AIM OF THE EXERCISE ▸ Among the records below, which lines contain the string "List"? Report them.

MATERIAL FOR THIS EXERCISE ▸

◆ ◆ ◆ ◆

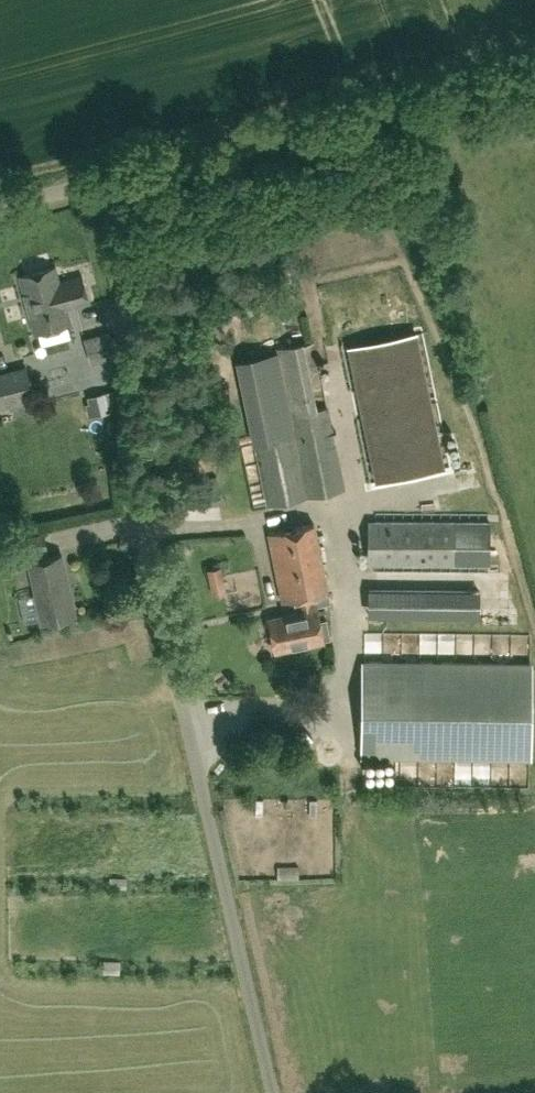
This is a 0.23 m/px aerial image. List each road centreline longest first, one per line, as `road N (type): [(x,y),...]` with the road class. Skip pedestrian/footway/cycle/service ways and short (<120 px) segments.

◆ ◆ ◆ ◆

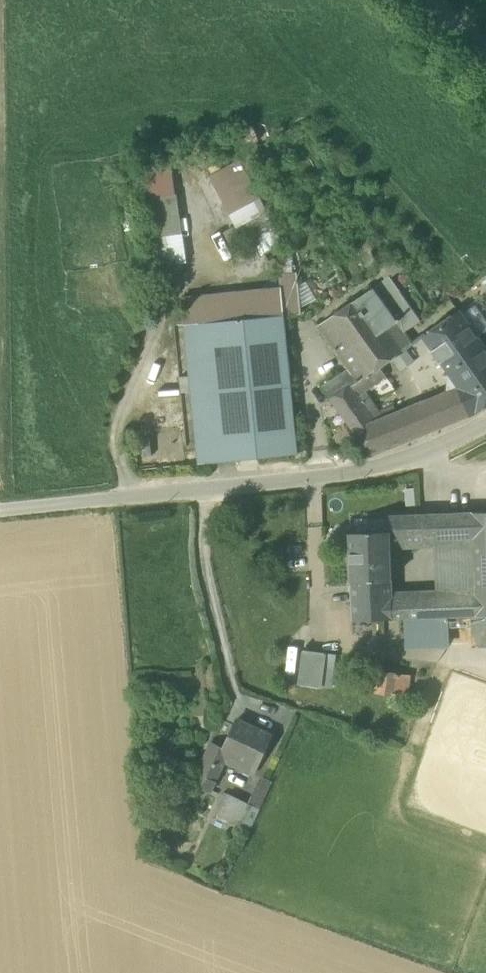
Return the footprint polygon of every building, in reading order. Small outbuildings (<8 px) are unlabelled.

◆ ◆ ◆ ◆

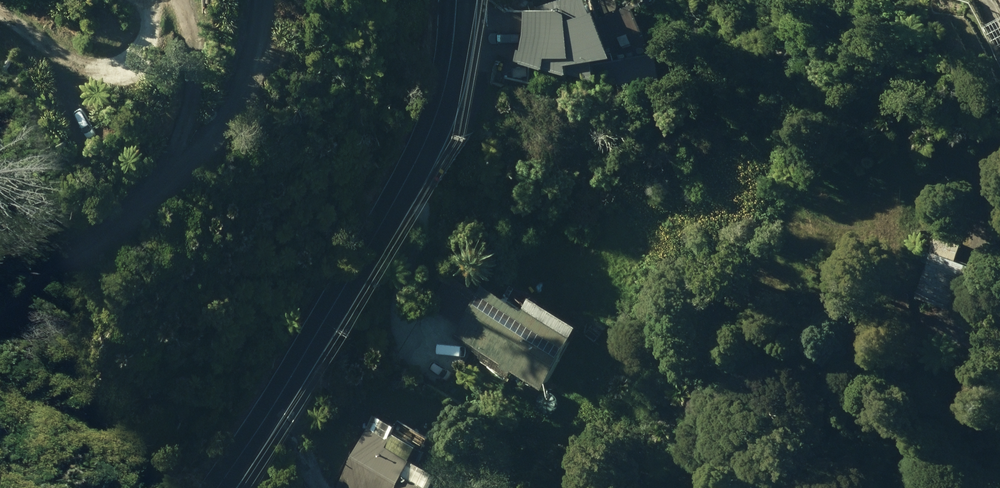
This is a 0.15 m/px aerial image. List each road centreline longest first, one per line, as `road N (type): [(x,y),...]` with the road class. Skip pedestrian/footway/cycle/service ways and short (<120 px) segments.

◆ ◆ ◆ ◆

RESULT ▸
This is a 0.23 m/px aerial image. List each road centreline longest first, one per line, as `road N (type): [(x,y),...]` with the road class. Skip pedestrian/footway/cycle/service ways and short (<120 px) segments.
This is a 0.15 m/px aerial image. List each road centreline longest first, one per line, as `road N (type): [(x,y),...]` with the road class. Skip pedestrian/footway/cycle/service ways and short (<120 px) segments.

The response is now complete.